Saved entries
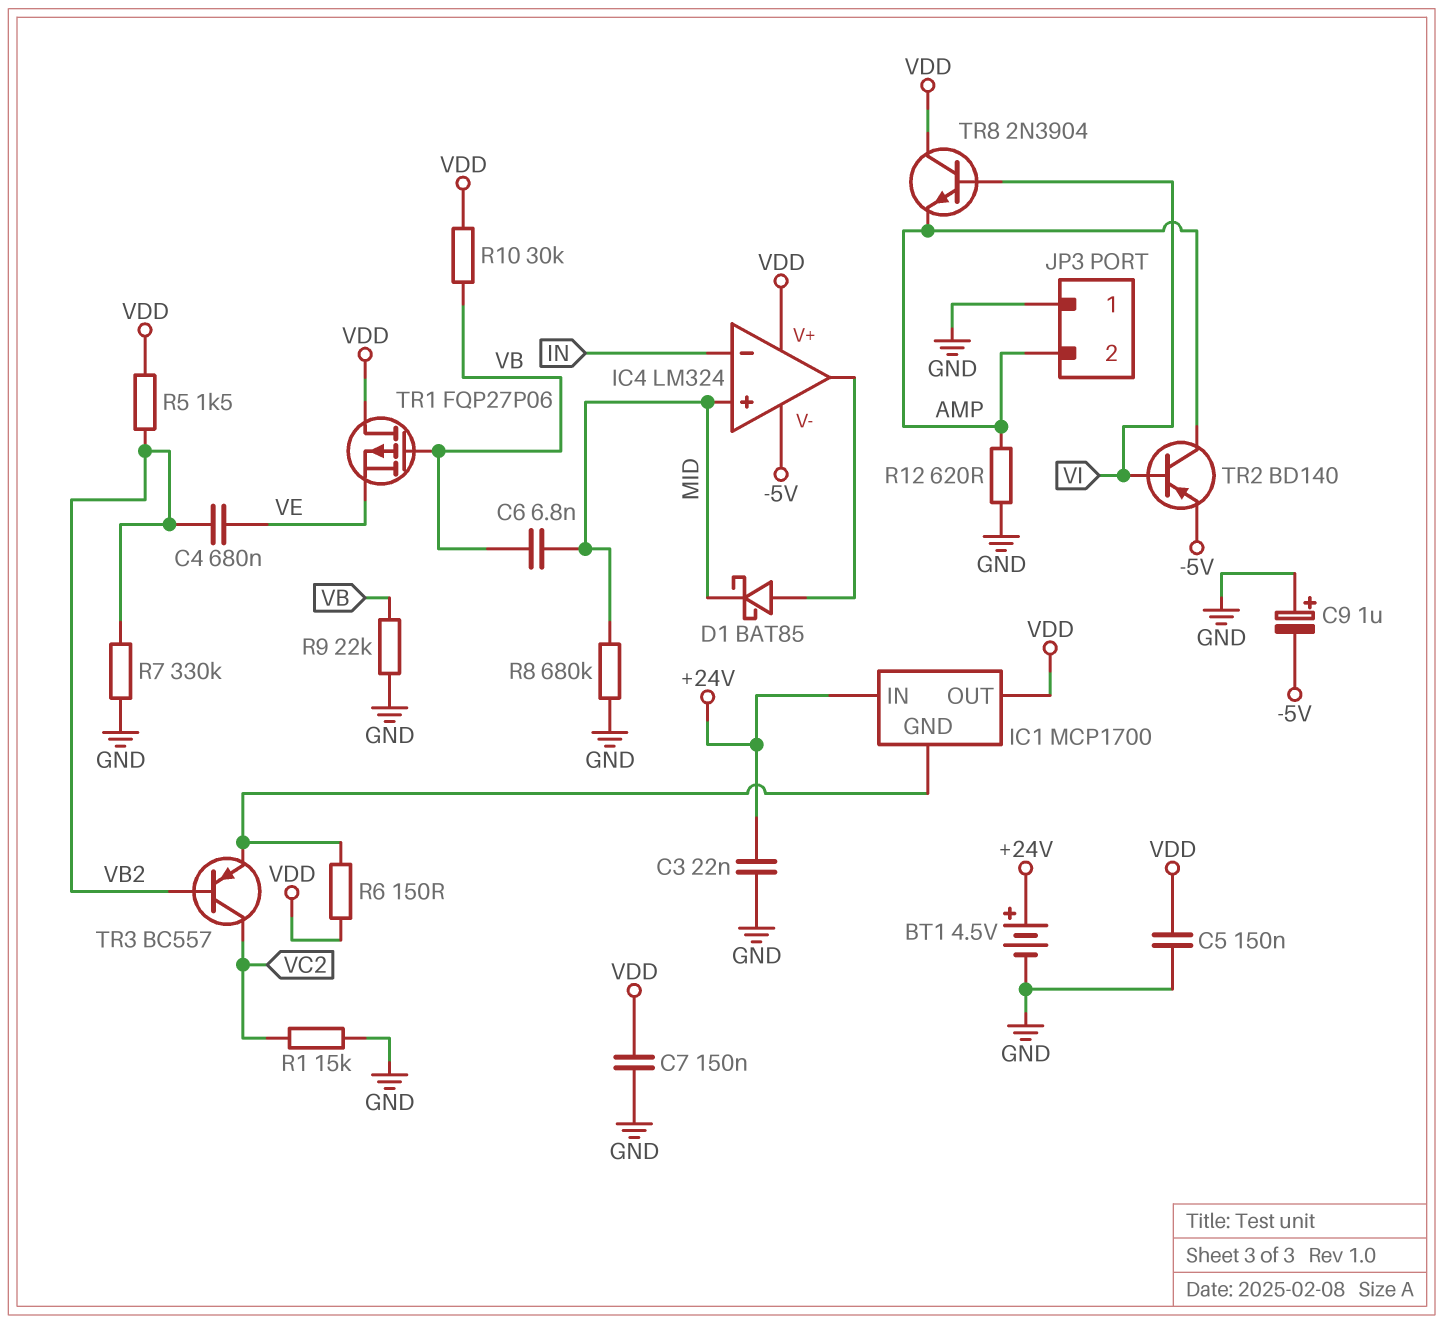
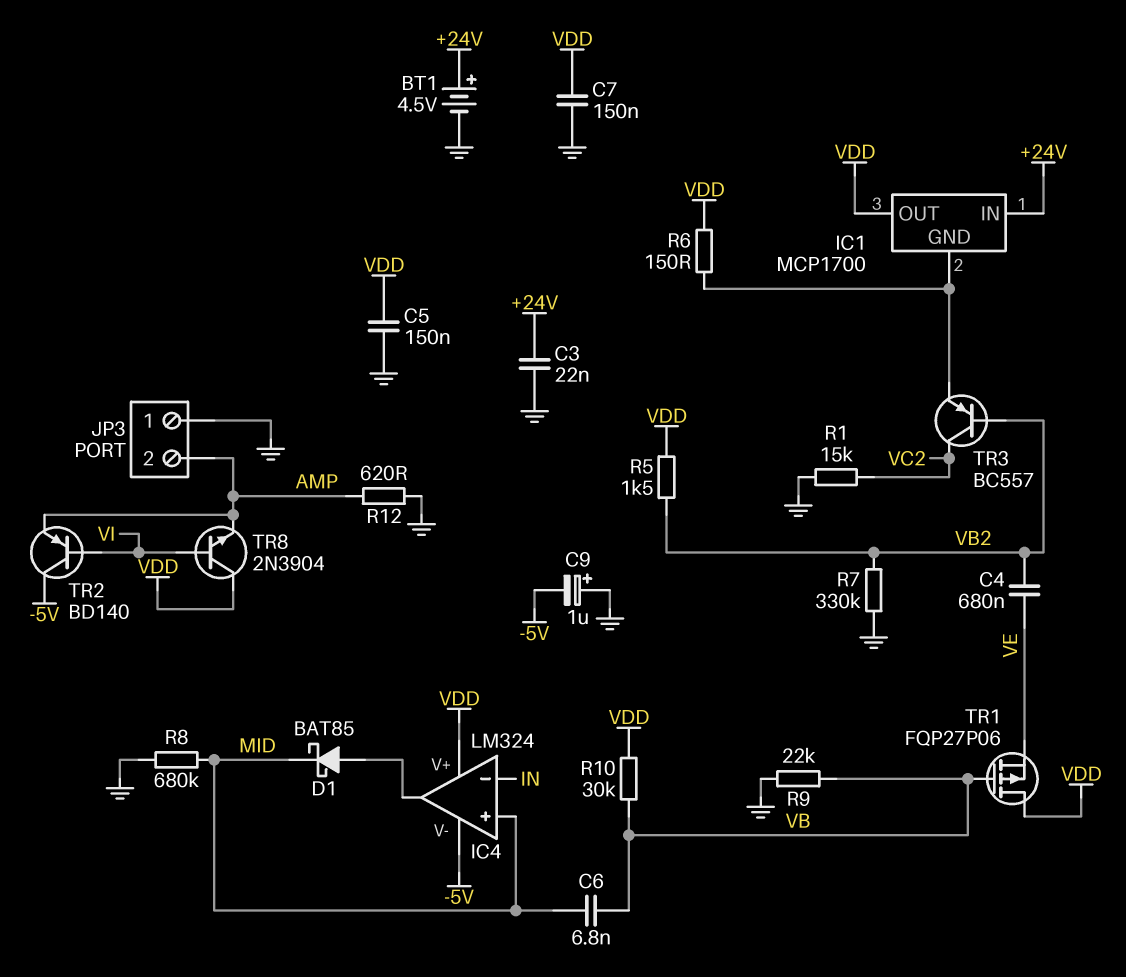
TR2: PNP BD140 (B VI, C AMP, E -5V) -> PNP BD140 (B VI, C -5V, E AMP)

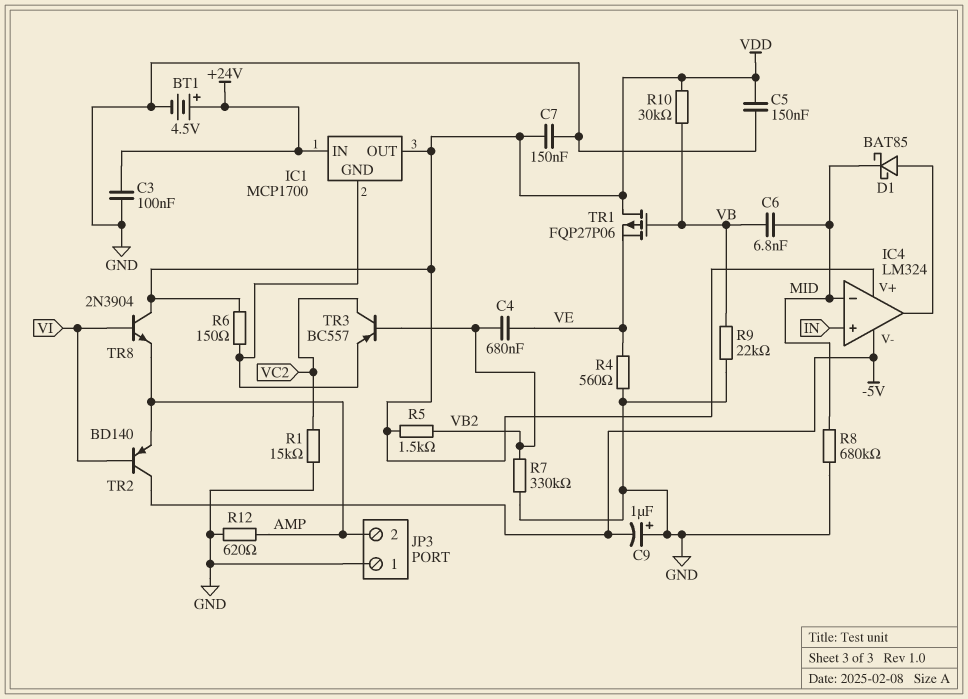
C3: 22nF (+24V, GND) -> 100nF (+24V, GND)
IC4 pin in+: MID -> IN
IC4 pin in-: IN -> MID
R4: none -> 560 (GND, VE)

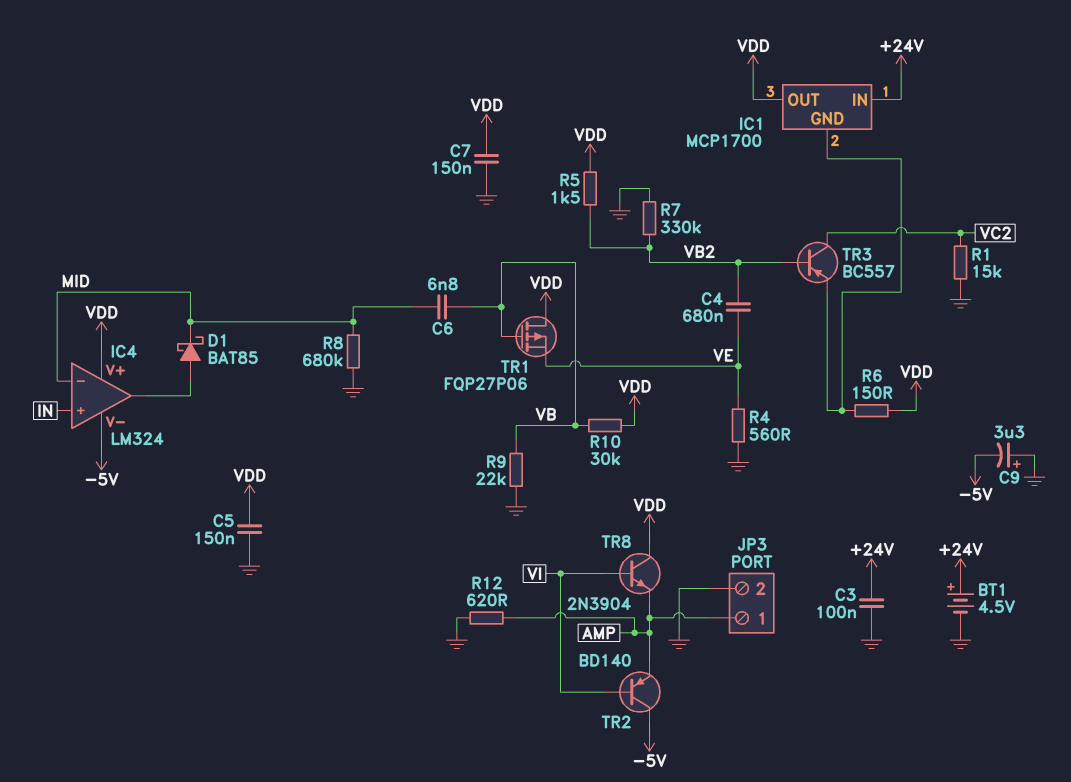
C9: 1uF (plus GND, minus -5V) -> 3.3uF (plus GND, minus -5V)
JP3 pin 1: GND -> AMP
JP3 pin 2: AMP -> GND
--
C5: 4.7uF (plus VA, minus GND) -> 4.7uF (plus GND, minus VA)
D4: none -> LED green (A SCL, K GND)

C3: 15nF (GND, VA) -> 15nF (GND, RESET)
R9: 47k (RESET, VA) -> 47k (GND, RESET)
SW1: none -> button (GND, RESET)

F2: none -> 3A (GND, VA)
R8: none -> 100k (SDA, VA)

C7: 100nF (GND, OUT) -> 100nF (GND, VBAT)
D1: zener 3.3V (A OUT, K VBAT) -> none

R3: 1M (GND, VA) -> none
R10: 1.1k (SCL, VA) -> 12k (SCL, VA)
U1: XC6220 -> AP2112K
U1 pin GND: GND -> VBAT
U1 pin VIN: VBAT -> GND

## PROBLEM DESCRIPTION
For the lines above, output exactly those from the line containing "R3: 1M (GND, VA) -> none" through the line containing "U1 pin VIN: VBAT -> GND", and skip the others.

## ANSWER TO THIS PROBLEM
R3: 1M (GND, VA) -> none
R10: 1.1k (SCL, VA) -> 12k (SCL, VA)
U1: XC6220 -> AP2112K
U1 pin GND: GND -> VBAT
U1 pin VIN: VBAT -> GND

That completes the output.